# Task details
The response should be an exact transcription of the data below, free of images.

# Information shown
^^^^
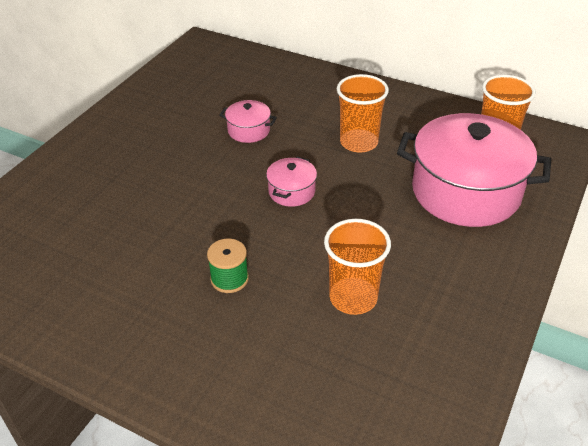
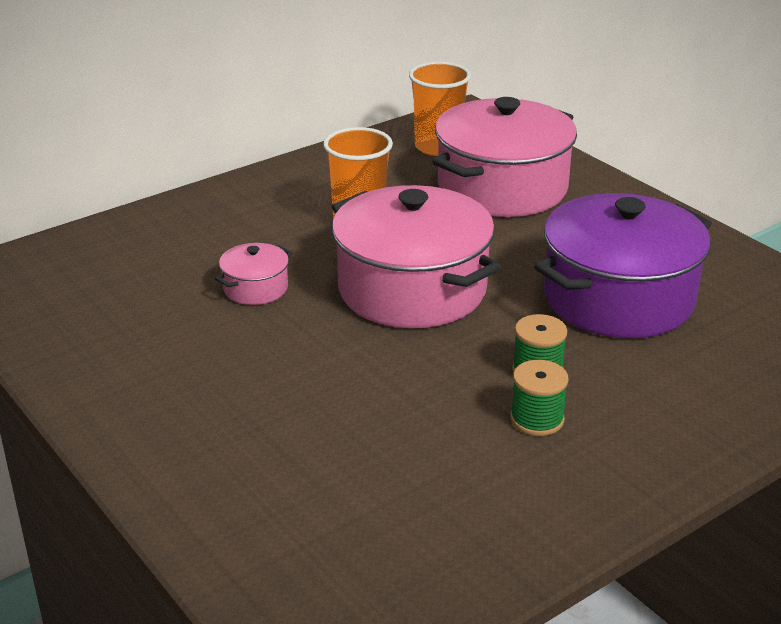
camera: 65 degrees left, 10 degrees down
(173, 294) = (537, 419): none -> green spool
(291, 191) = (412, 289): pink pot -> pink pot, size x2.29
(353, 298) = (618, 298): orange cup -> purple pot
^^^^
# Worked solution
camera: 65 degrees left, 10 degrees down
(173, 294) = (537, 419): none -> green spool
(291, 191) = (412, 289): pink pot -> pink pot, size x2.29
(353, 298) = (618, 298): orange cup -> purple pot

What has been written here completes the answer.